» Dataset excerpts:
= = = = =
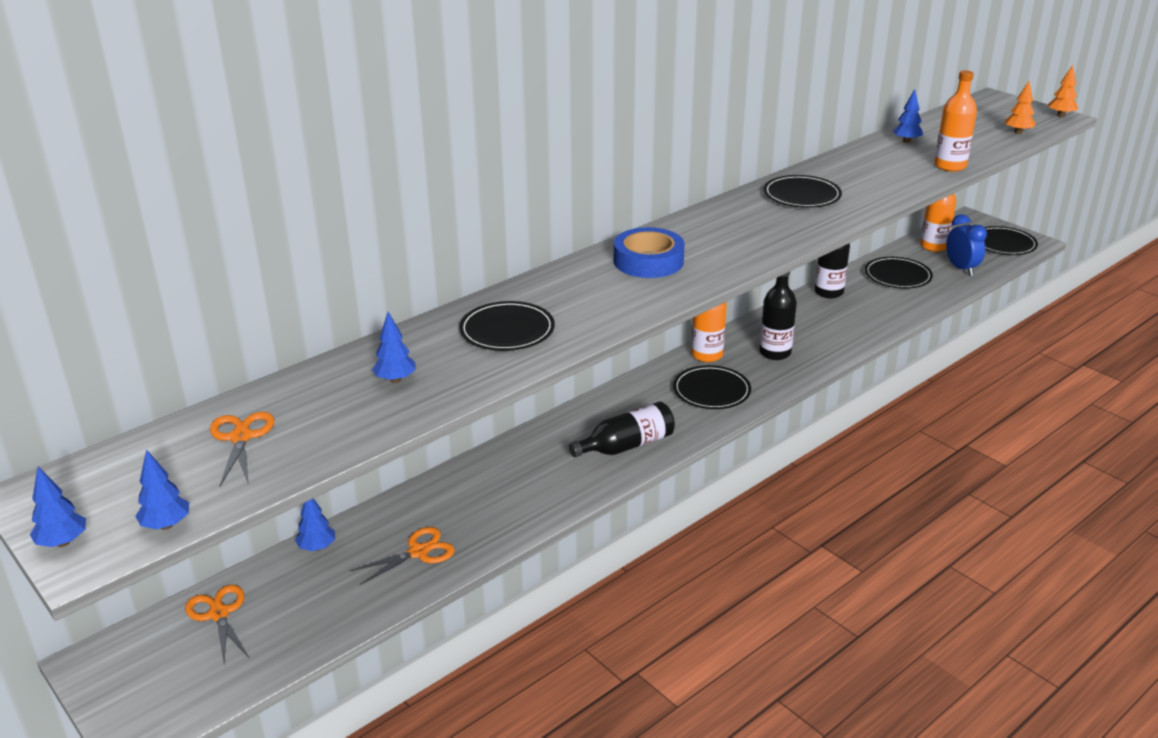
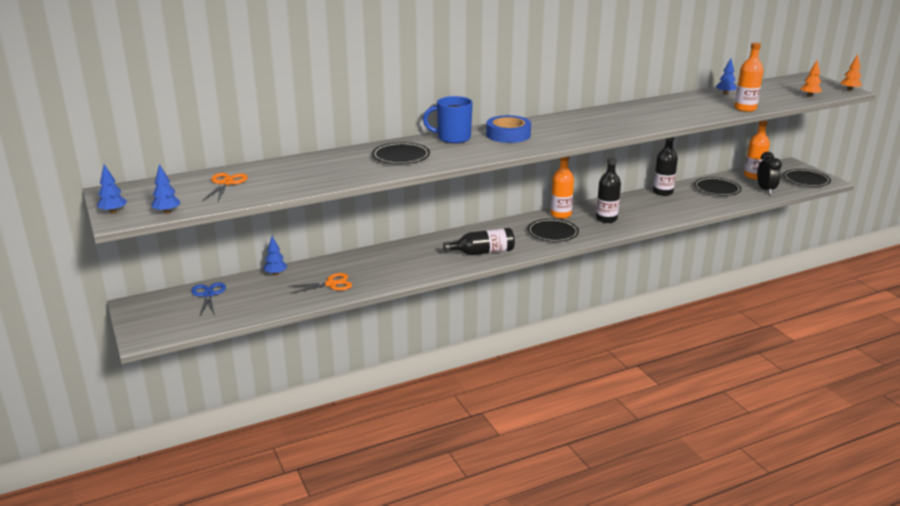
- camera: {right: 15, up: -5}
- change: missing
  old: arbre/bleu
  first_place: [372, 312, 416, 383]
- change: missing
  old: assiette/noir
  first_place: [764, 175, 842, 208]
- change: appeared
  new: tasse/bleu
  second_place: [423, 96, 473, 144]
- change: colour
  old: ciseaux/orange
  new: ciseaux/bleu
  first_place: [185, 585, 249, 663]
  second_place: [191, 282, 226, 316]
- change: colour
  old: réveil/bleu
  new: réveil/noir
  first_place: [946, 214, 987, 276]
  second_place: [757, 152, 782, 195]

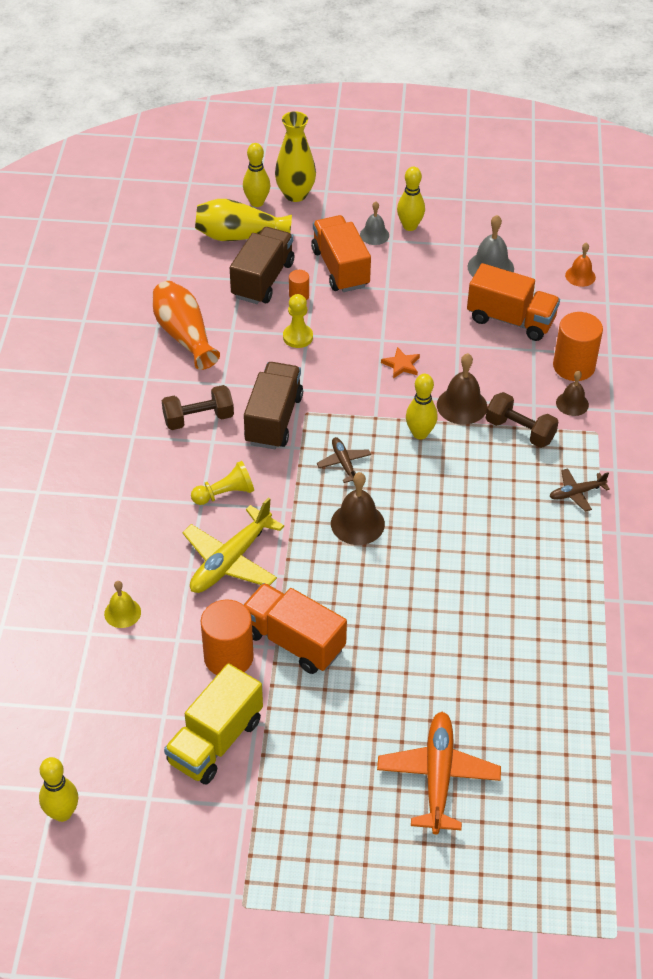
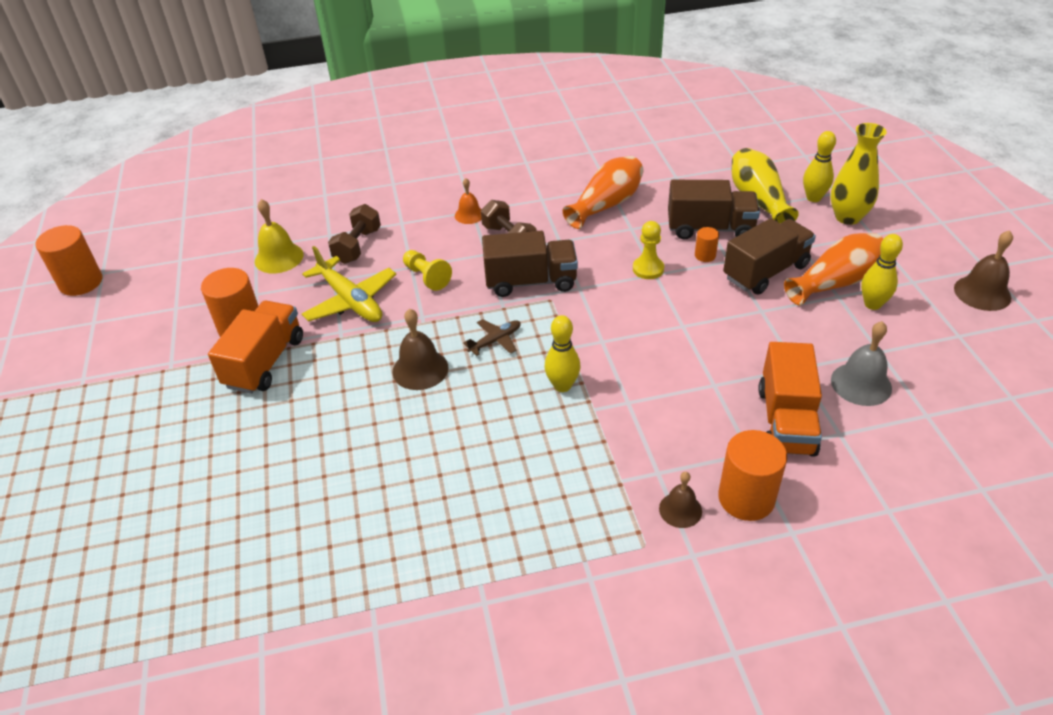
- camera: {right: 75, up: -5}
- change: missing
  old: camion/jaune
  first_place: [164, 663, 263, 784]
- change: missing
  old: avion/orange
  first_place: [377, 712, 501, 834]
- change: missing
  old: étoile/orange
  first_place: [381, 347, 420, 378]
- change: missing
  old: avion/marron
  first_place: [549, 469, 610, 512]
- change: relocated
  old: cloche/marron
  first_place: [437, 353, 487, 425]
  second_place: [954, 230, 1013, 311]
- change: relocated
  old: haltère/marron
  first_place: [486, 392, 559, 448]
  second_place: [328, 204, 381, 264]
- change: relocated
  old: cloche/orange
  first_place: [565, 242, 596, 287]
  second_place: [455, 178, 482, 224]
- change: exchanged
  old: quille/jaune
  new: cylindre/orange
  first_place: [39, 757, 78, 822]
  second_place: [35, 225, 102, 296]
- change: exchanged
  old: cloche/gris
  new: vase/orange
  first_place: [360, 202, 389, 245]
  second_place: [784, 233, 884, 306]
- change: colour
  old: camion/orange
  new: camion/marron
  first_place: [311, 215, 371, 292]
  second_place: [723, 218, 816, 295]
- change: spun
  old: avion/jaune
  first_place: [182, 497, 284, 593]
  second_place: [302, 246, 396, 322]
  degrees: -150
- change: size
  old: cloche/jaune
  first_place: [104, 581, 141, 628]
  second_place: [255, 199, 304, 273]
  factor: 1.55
= = = = =
» Assigned task: Sift the material for lines that include the word "bleu", and copy each one.

» Reply to the exercise:
  old: arbre/bleu
  new: tasse/bleu
  new: ciseaux/bleu
  old: réveil/bleu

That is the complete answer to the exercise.